**Records provided:**
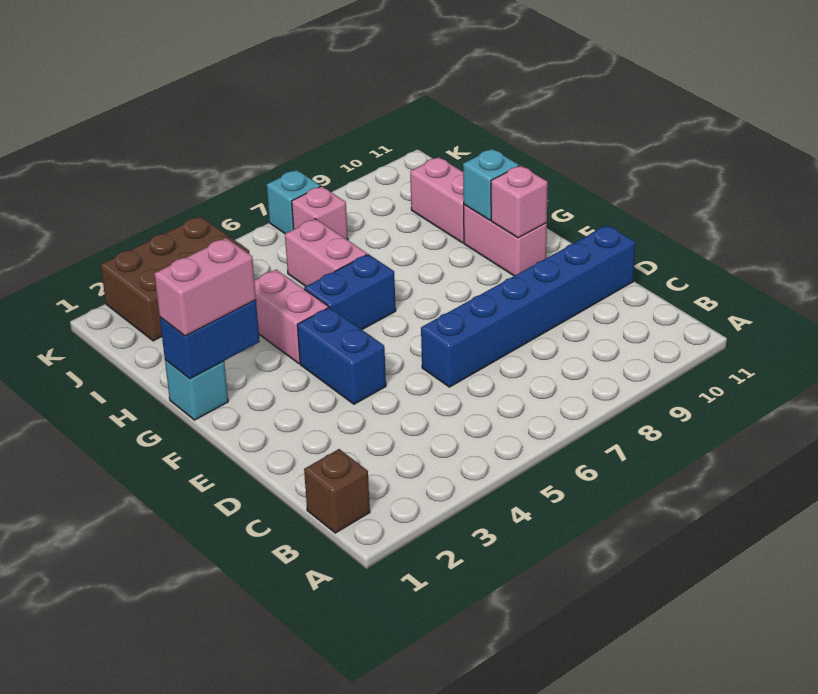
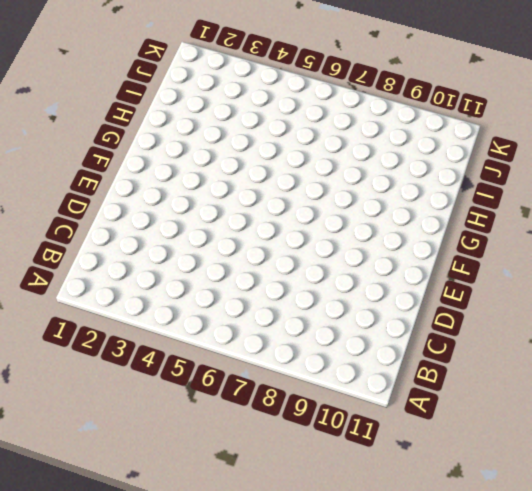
none -> brown brick B1 level 1
none -> blue brick D6:D11 level 1
none -> blue brick E4:F4 level 1

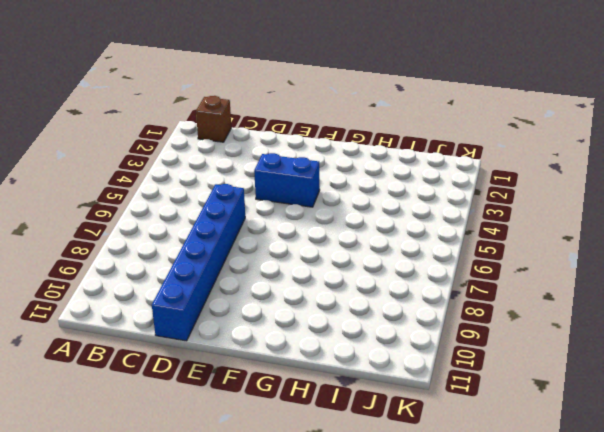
none -> pink brick F10:G10 level 1
none -> cyan brick G1 level 1
none -> pink brick G4:H4 level 1

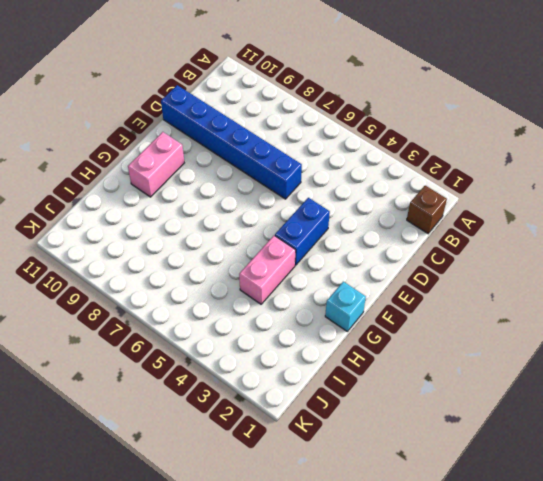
none -> blue brick G5:G6 level 1
none -> pink brick H6:I6 level 1
none -> pink brick H10:I10 level 1

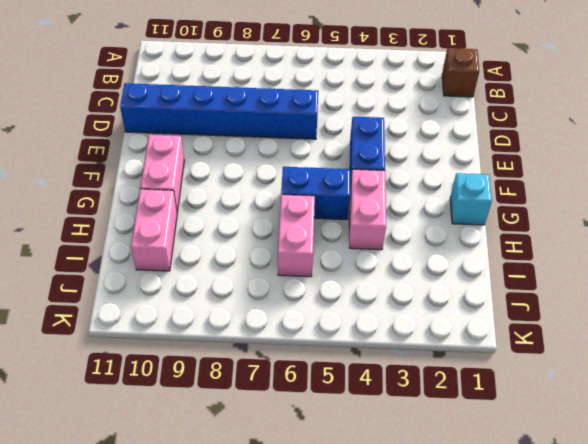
none -> brown brick J2:K4 level 1
none -> pink brick J7 level 1
none -> cyan brick K7 level 1

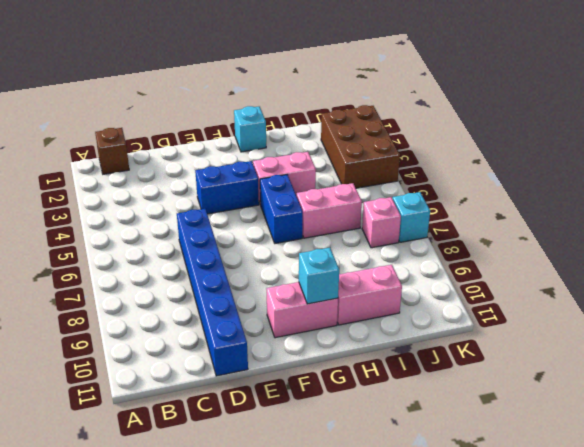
none -> pink brick F10 level 2
none -> blue brick G1:G2 level 2
none -> pink brick G1:G2 level 3

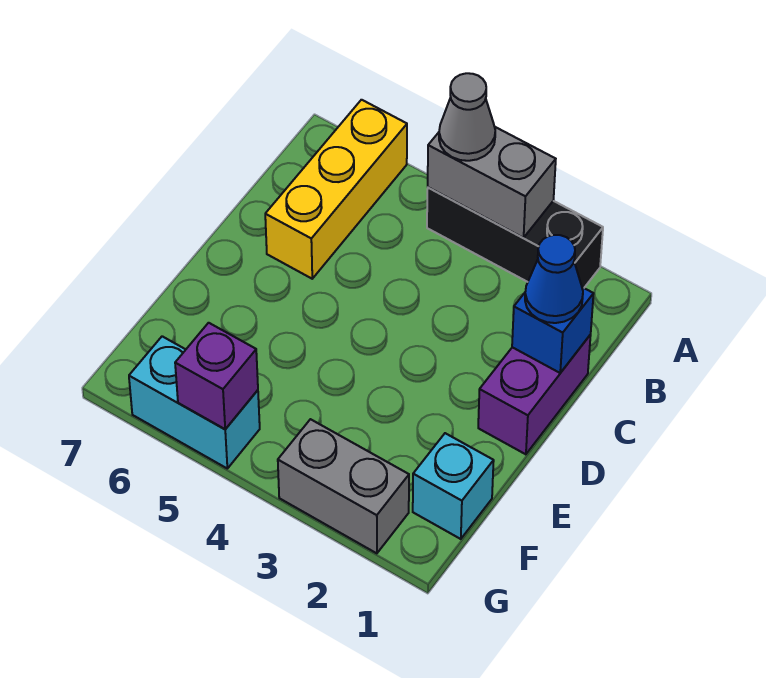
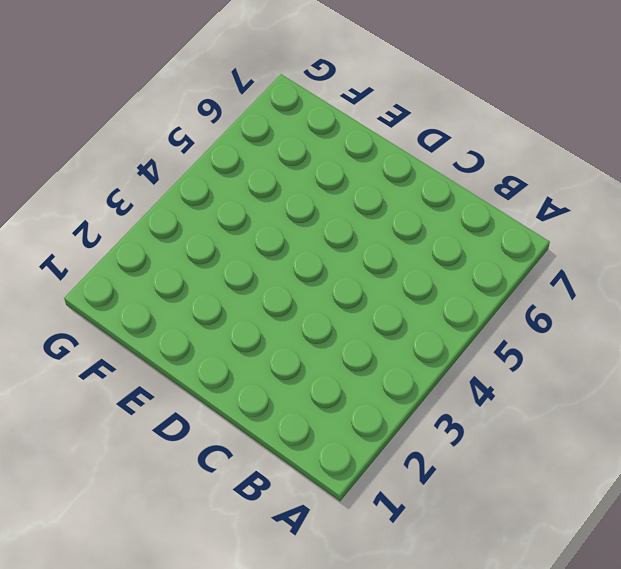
none -> black brick A2:A4 level 1
none -> yellow brick A6:C6 level 1

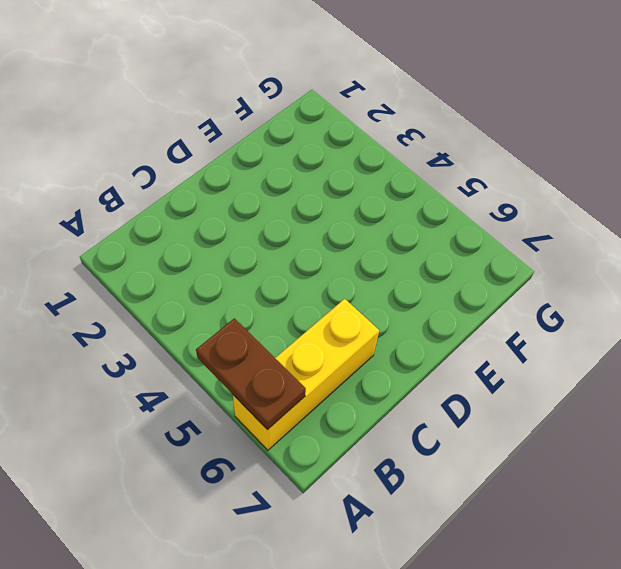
brown plate A5:A6 level 2 -> none
none -> black brick A2:A4 level 1
none -> purple brick C1:D1 level 1

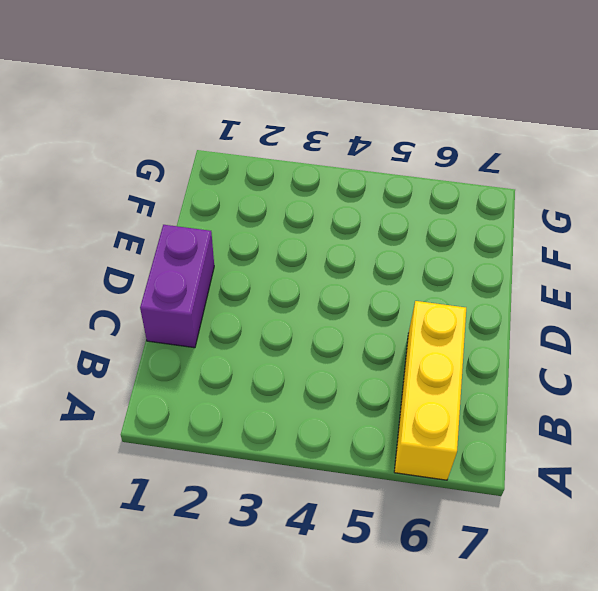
none -> black brick A2:A4 level 1
none -> cyan brick F1 level 1

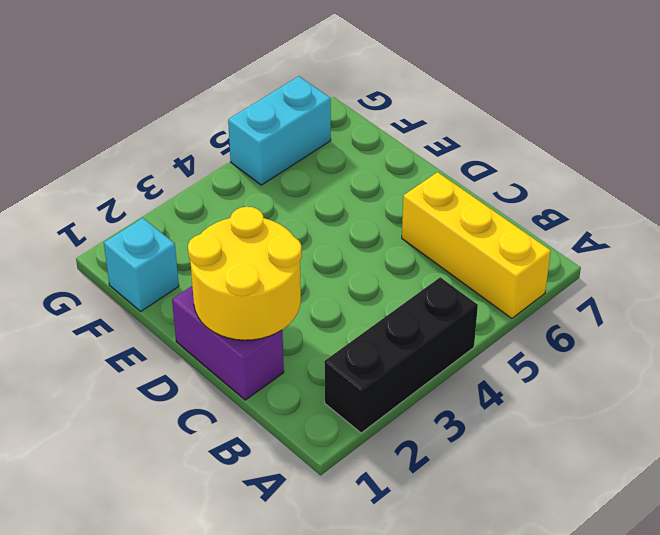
yellow round brick C1:D2 level 2 -> blue brick C1 level 2
none -> grey brick G2:G3 level 1
none -> grey brick A3:A4 level 2

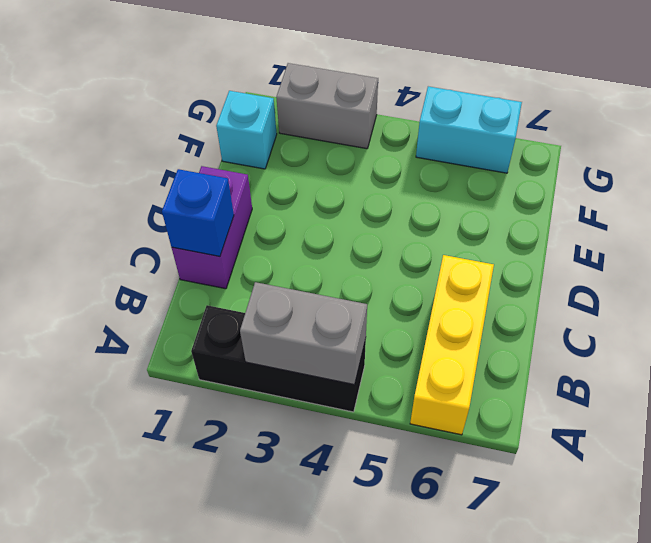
none -> purple brick G5 level 2
none -> grey cone A4 level 3

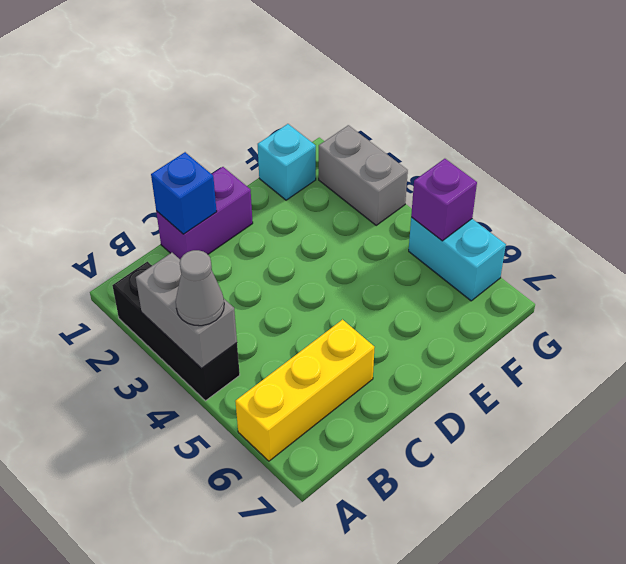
none -> blue cone C1 level 3

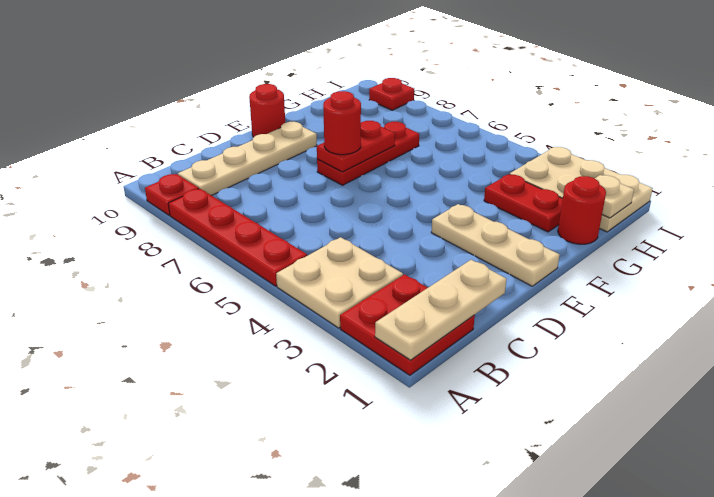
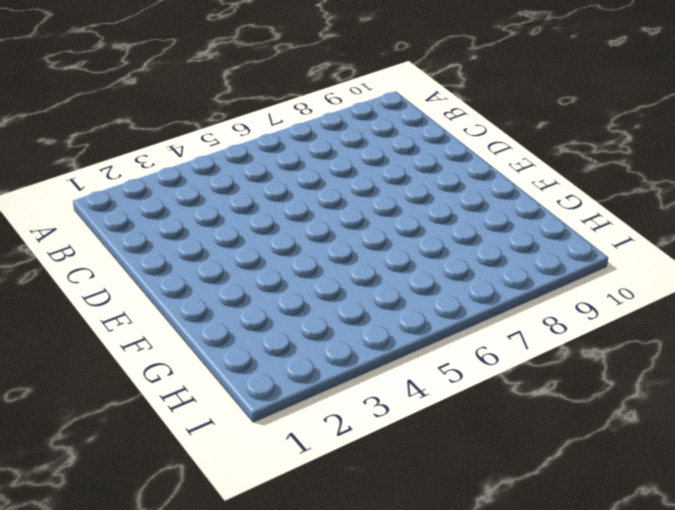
none -> red plate A1:B2 level 1
none -> tan plate A3:B4 level 1
none -> red plate A5:A8 level 1

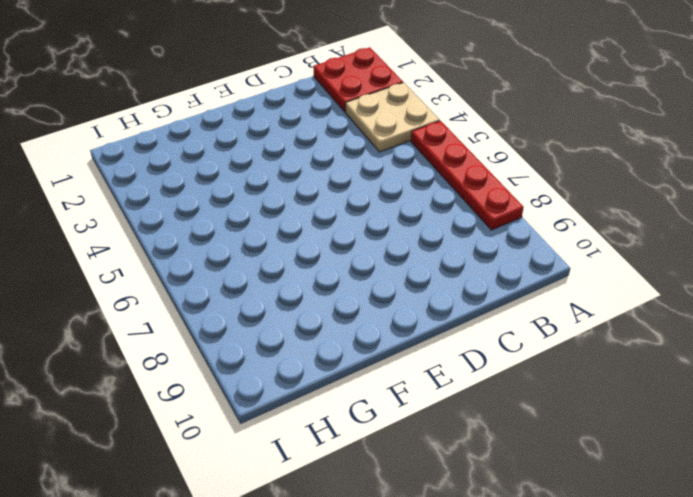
none -> red plate A9 level 1
none -> tan plate B9:E9 level 1
none -> tan plate E1:E3 level 1

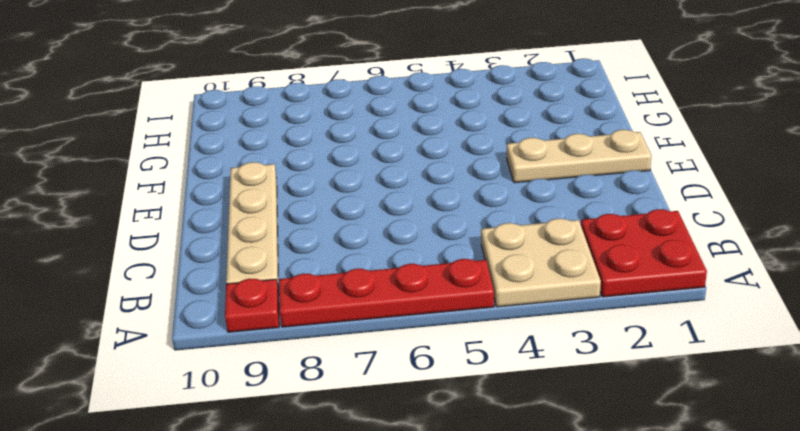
none -> red plate E7:G7 level 1
none -> red round brick E10 level 1
none -> red round brick G1 level 1

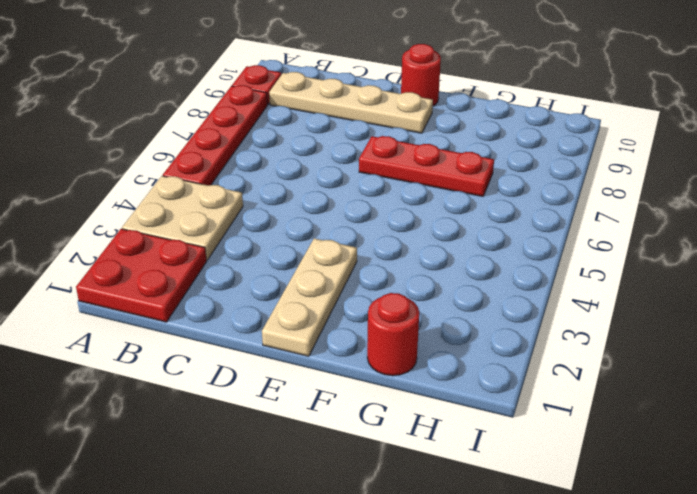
none -> red plate G2:G3 level 1
none -> tan plate H1:I3 level 1
none -> red plate I9 level 1

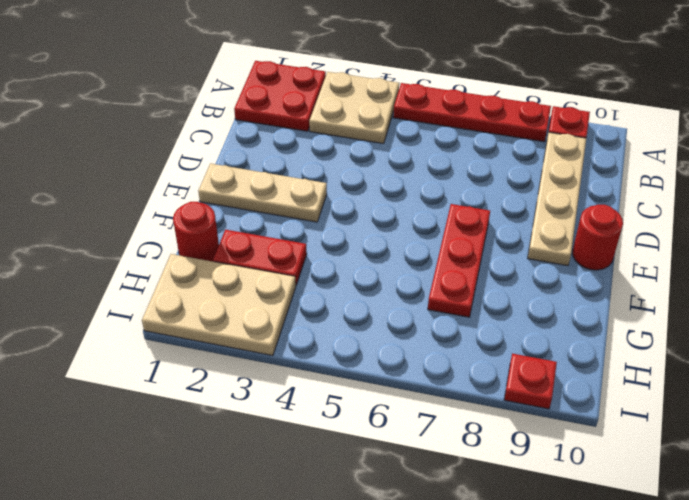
none -> tan plate A1:C1 level 2
none -> red plate E7:F7 level 2
none -> tan plate H1 level 2

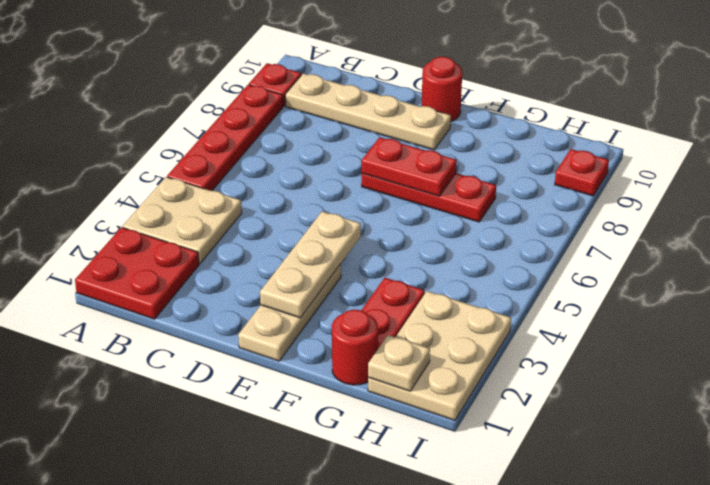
tan plate E2:E4 level 2 -> tan plate A1:C1 level 2
none -> red round brick E7 level 3

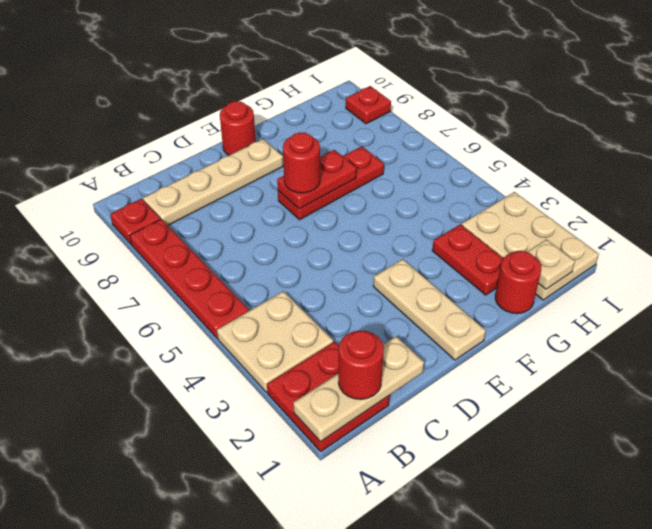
red round brick B1 level 3 -> none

**Your objective:** Begin at the line containing "none -> grey brick G2:G3 level 1" and extract every line through the end of the records, inclusive, exactly and only; omit pictures.

**Answer to this exercise:**
none -> grey brick G2:G3 level 1
none -> grey brick A3:A4 level 2

none -> purple brick G5 level 2
none -> grey cone A4 level 3

none -> blue cone C1 level 3

none -> red plate A1:B2 level 1
none -> tan plate A3:B4 level 1
none -> red plate A5:A8 level 1

none -> red plate A9 level 1
none -> tan plate B9:E9 level 1
none -> tan plate E1:E3 level 1

none -> red plate E7:G7 level 1
none -> red round brick E10 level 1
none -> red round brick G1 level 1

none -> red plate G2:G3 level 1
none -> tan plate H1:I3 level 1
none -> red plate I9 level 1

none -> tan plate A1:C1 level 2
none -> red plate E7:F7 level 2
none -> tan plate H1 level 2

tan plate E2:E4 level 2 -> tan plate A1:C1 level 2
none -> red round brick E7 level 3

red round brick B1 level 3 -> none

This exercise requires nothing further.